+++ SUPPLIED DATA +++

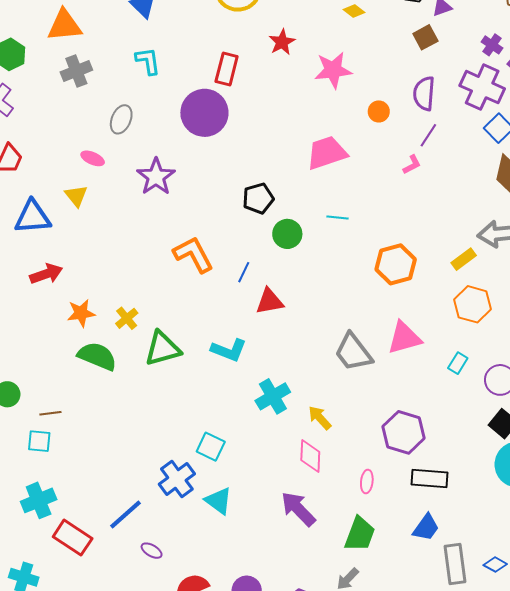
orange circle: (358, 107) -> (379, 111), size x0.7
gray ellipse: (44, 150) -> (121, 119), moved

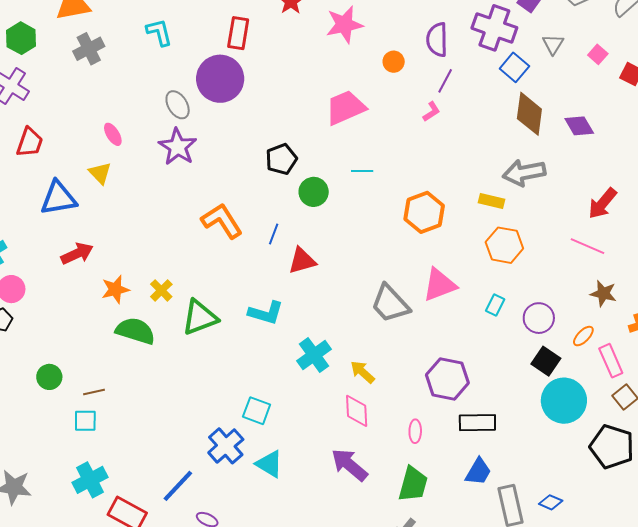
gray ellipse: (121, 119) -> (178, 105), moved, turned -48
pink ellipse: (93, 158) -> (113, 134), turned 40
yellow rectangle: (464, 259) -> (491, 201), turned 55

+++

REQUEST. Apart from the pictures, the material above has to be repeated exactly.

RESULT OF THE TASK.
orange circle: (358, 107) -> (379, 111), size x0.7
gray ellipse: (44, 150) -> (121, 119), moved

gray ellipse: (121, 119) -> (178, 105), moved, turned -48
pink ellipse: (93, 158) -> (113, 134), turned 40
yellow rectangle: (464, 259) -> (491, 201), turned 55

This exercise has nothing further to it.